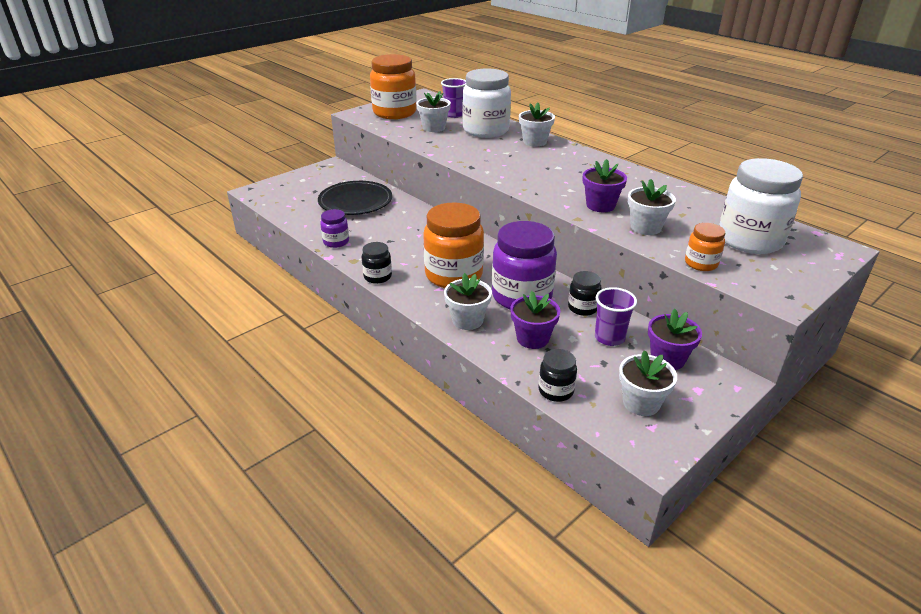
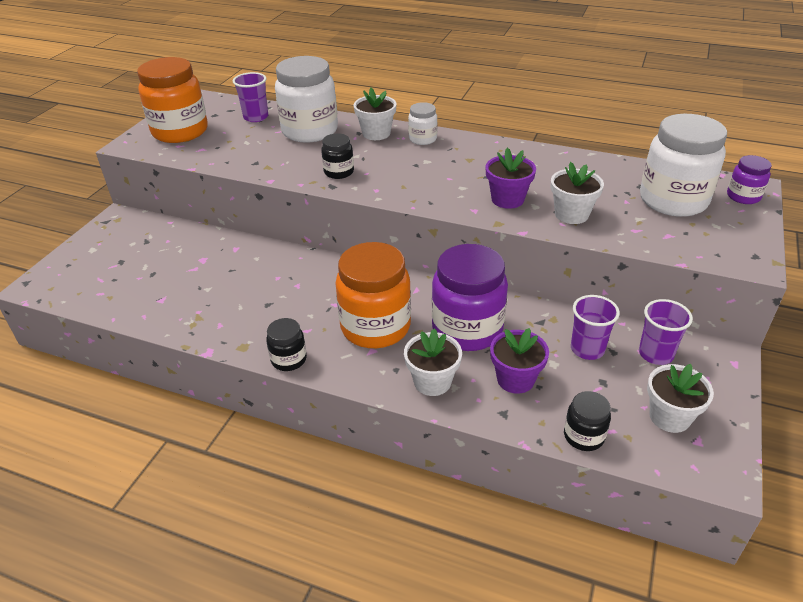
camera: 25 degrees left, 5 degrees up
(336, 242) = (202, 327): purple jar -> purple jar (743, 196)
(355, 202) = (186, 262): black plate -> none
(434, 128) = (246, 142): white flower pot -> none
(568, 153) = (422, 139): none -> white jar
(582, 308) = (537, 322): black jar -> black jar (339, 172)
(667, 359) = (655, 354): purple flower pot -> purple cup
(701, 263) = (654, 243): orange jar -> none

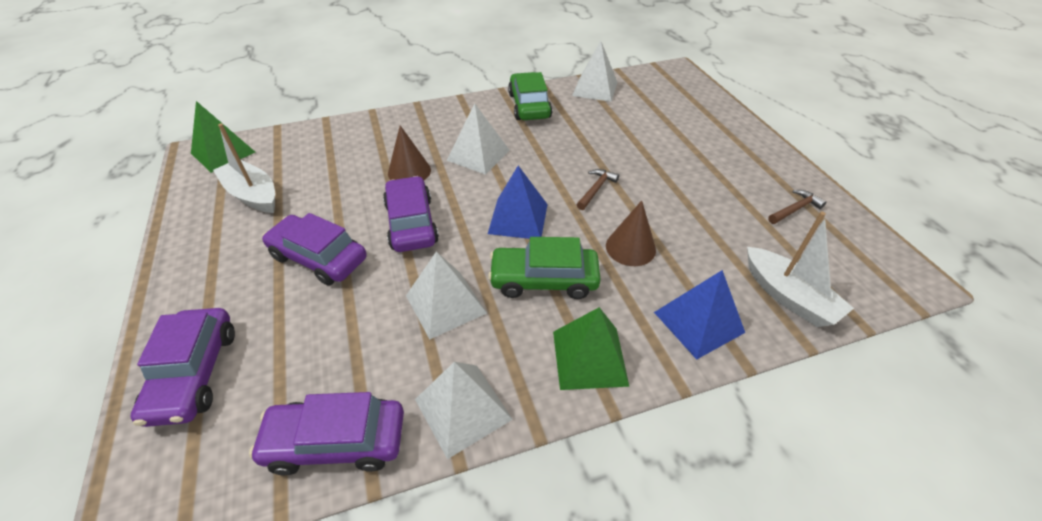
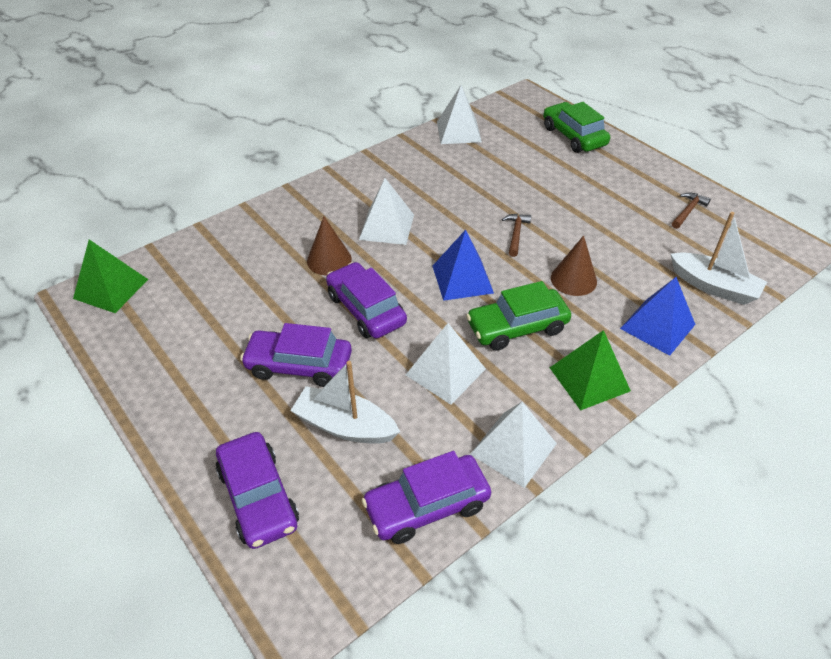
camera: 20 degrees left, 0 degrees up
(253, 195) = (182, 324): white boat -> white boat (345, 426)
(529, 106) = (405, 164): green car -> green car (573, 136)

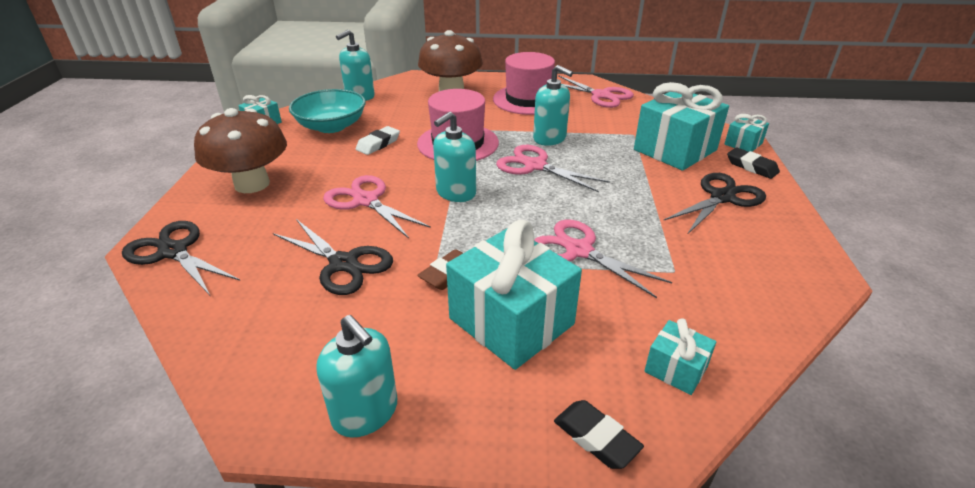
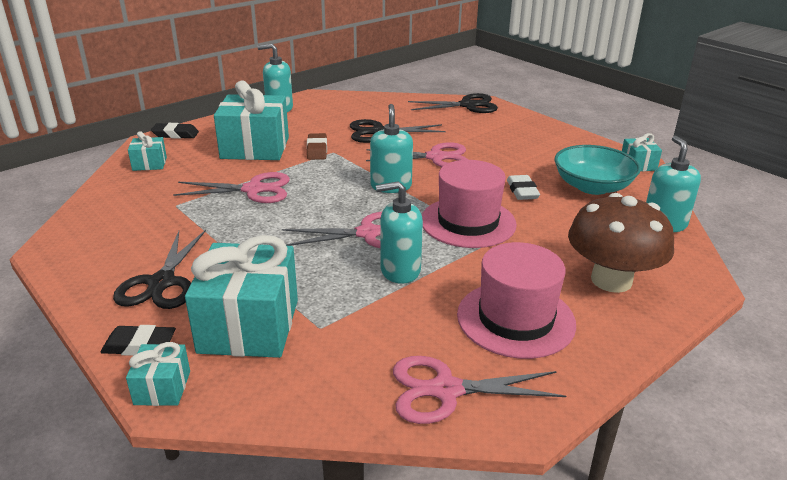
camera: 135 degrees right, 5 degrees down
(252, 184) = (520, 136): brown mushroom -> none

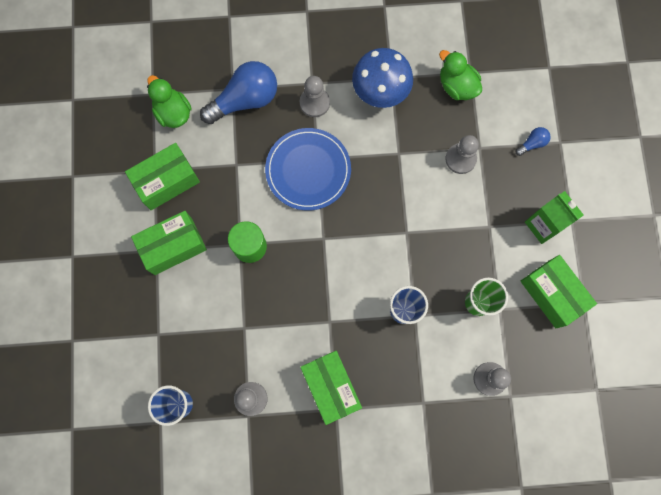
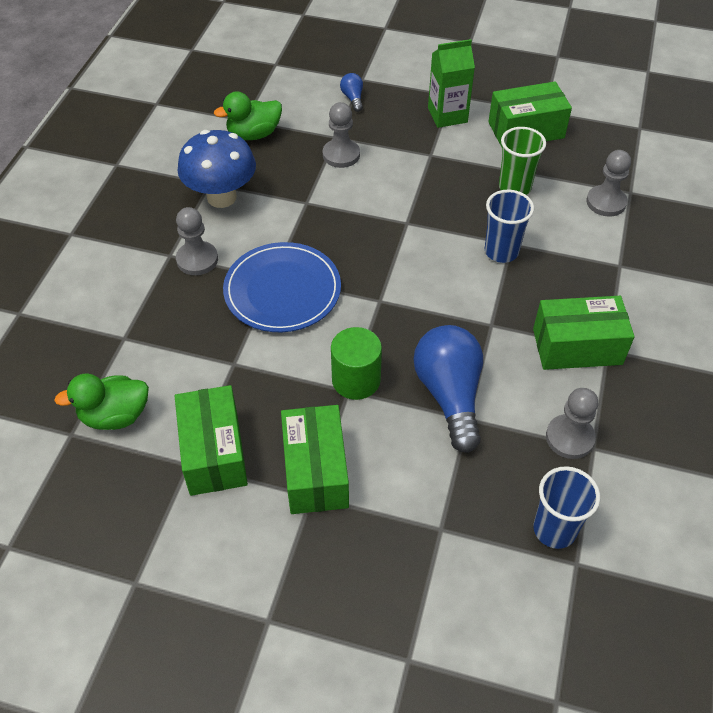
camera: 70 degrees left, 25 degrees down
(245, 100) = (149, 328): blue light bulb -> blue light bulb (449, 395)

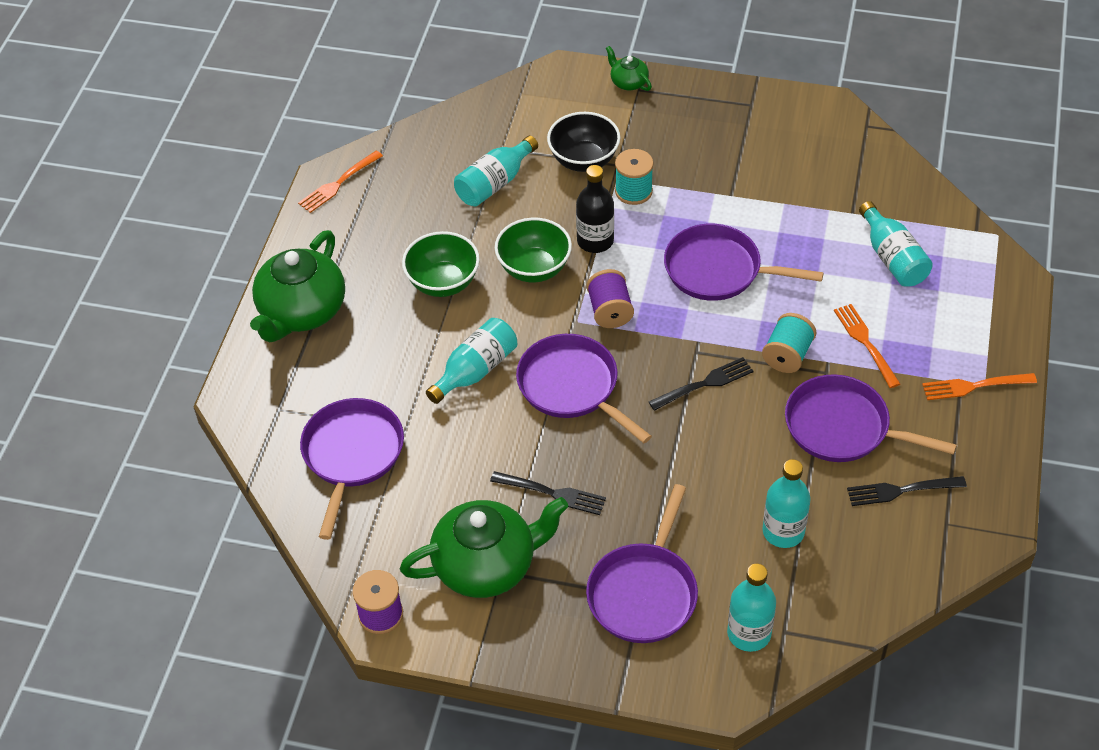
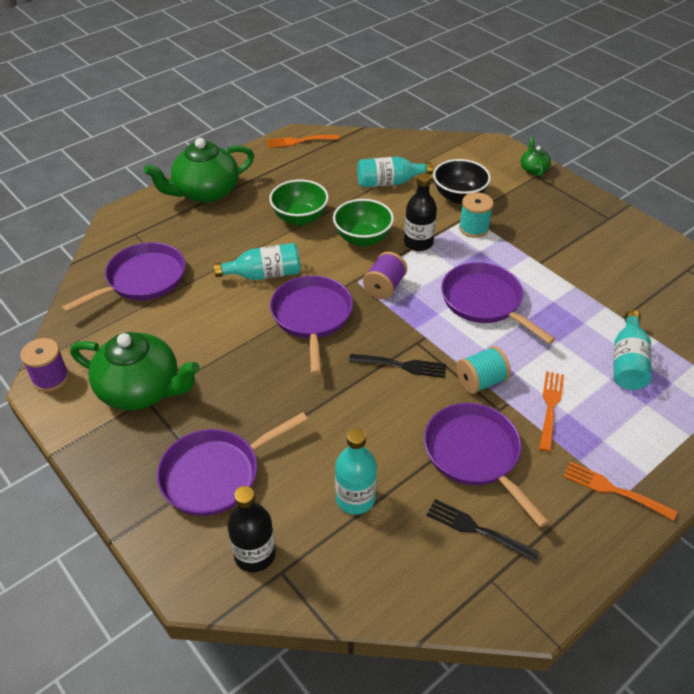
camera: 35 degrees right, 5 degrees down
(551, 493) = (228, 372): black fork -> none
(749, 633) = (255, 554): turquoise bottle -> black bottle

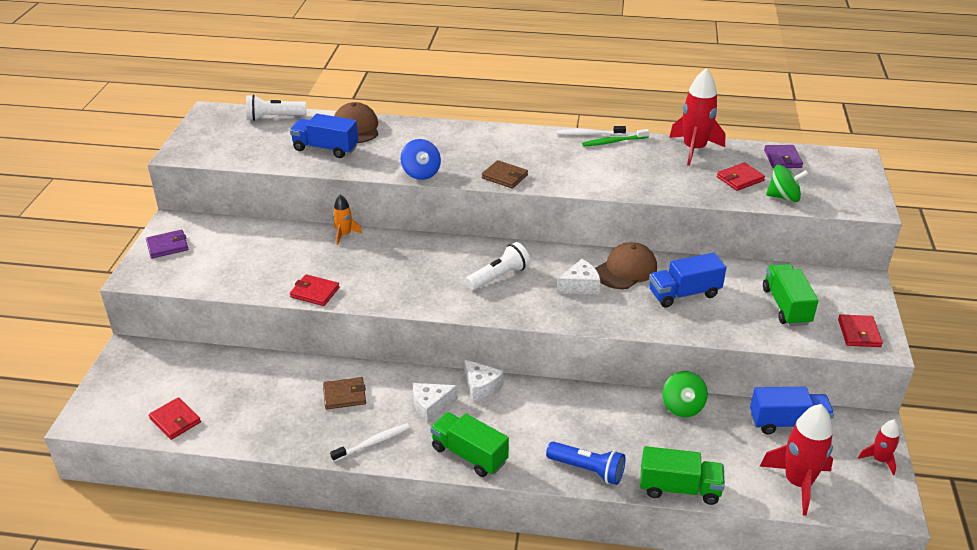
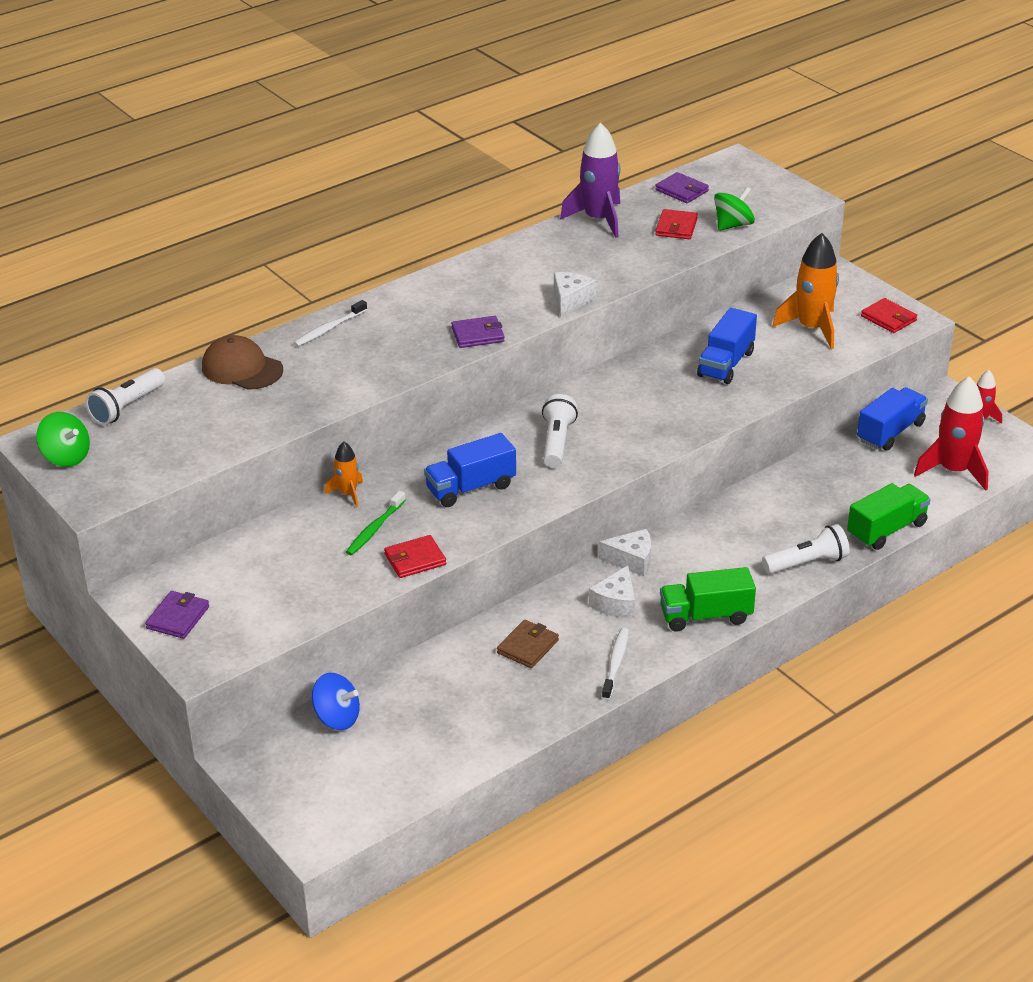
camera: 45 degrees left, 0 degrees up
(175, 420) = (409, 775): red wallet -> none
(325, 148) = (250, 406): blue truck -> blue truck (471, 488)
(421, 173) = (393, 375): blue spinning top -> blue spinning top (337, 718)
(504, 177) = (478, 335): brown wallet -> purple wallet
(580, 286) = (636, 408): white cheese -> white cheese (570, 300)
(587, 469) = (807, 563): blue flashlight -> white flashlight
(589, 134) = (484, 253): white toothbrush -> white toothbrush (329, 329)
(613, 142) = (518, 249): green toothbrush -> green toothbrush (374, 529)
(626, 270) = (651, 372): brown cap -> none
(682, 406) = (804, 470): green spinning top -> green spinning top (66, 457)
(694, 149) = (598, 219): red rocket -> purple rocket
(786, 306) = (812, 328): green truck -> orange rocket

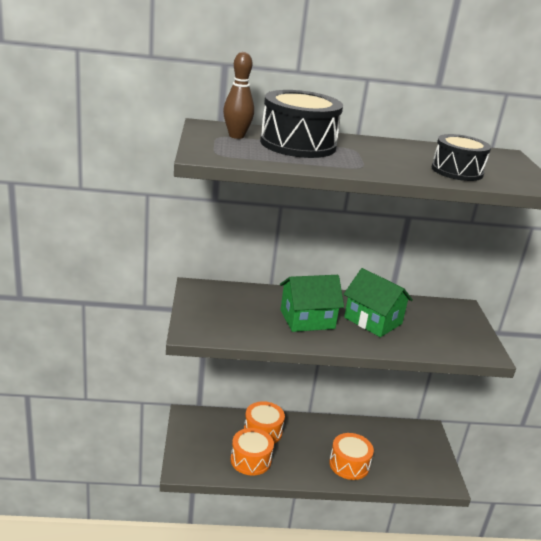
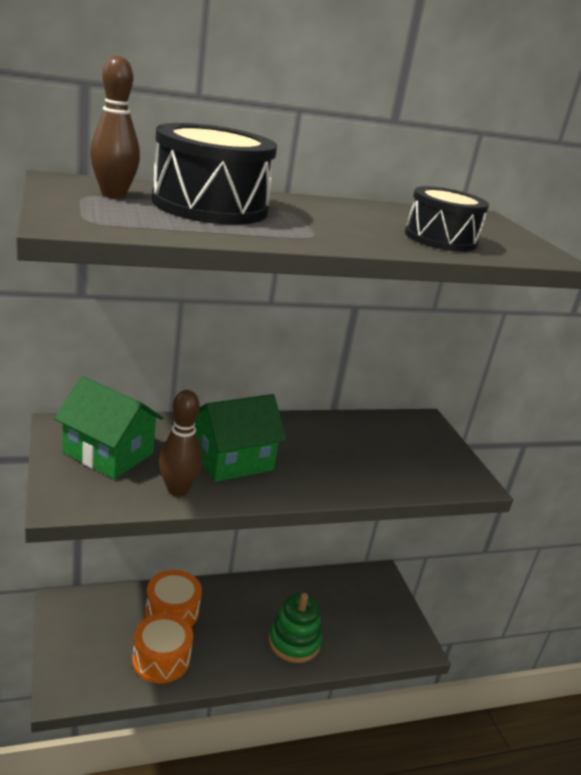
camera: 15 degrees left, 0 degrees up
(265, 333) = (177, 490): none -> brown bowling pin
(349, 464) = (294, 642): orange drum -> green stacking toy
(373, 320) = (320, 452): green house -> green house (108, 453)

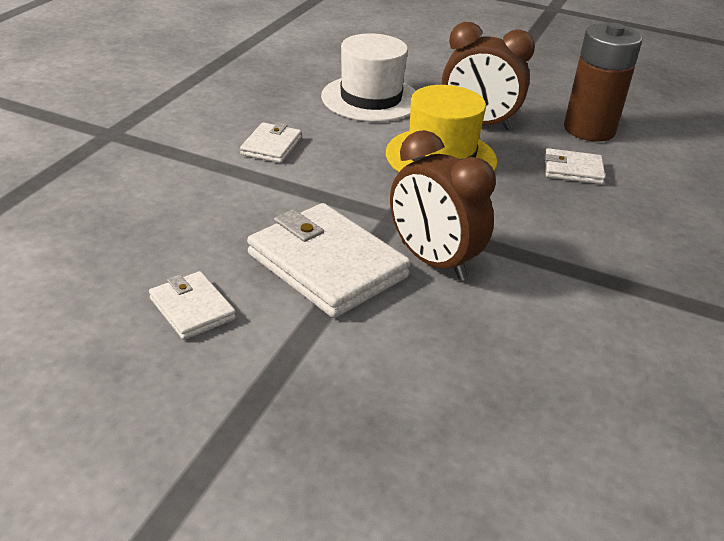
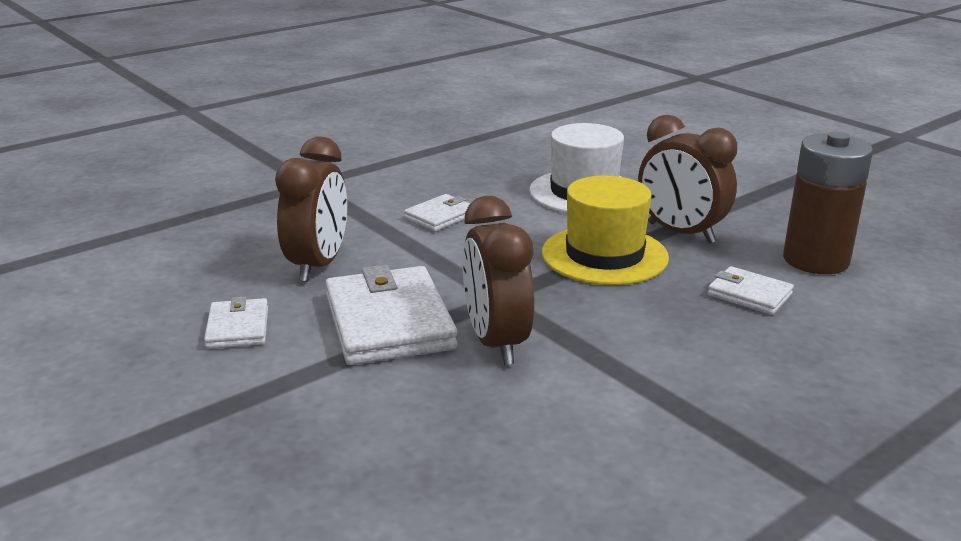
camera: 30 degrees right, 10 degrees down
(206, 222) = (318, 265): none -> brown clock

YOUR TASK: Every line above goes into the copy unchanged; the pictures do not.

OUTPUT FOR THIS EXERCISE:
camera: 25 degrees left, 5 degrees up
(336, 242) = (202, 327): purple jar -> purple jar (743, 196)
(355, 202) = (186, 262): black plate -> none
(434, 128) = (246, 142): white flower pot -> none
(568, 153) = (422, 139): none -> white jar
(582, 308) = (537, 322): black jar -> black jar (339, 172)
(667, 359) = (655, 354): purple flower pot -> purple cup
(701, 263) = (654, 243): orange jar -> none

camera: 20 degrees left, 0 degrees up
(253, 195) = (182, 324): white boat -> white boat (345, 426)
(529, 106) = (405, 164): green car -> green car (573, 136)

camera: 135 degrees right, 5 degrees down
(252, 184) = (520, 136): brown mushroom -> none

camera: 70 degrees left, 25 degrees down
(245, 100) = (149, 328): blue light bulb -> blue light bulb (449, 395)

camera: 35 degrees right, 5 degrees down
(551, 493) = (228, 372): black fork -> none
(749, 633) = (255, 554): turquoise bottle -> black bottle

camera: 45 degrees left, 0 degrees up
(175, 420) = (409, 775): red wallet -> none
(325, 148) = (250, 406): blue truck -> blue truck (471, 488)
(421, 173) = (393, 375): blue spinning top -> blue spinning top (337, 718)
(504, 177) = (478, 335): brown wallet -> purple wallet
(580, 286) = (636, 408): white cheese -> white cheese (570, 300)
(587, 469) = (807, 563): blue flashlight -> white flashlight
(589, 134) = (484, 253): white toothbrush -> white toothbrush (329, 329)
(613, 142) = (518, 249): green toothbrush -> green toothbrush (374, 529)
(626, 270) = (651, 372): brown cap -> none
(682, 406) = (804, 470): green spinning top -> green spinning top (66, 457)
(694, 149) = (598, 219): red rocket -> purple rocket
(786, 306) = (812, 328): green truck -> orange rocket

camera: 15 degrees left, 0 degrees up
(265, 333) = (177, 490): none -> brown bowling pin
(349, 464) = (294, 642): orange drum -> green stacking toy
(373, 320) = (320, 452): green house -> green house (108, 453)

camera: 30 degrees right, 10 degrees down
(206, 222) = (318, 265): none -> brown clock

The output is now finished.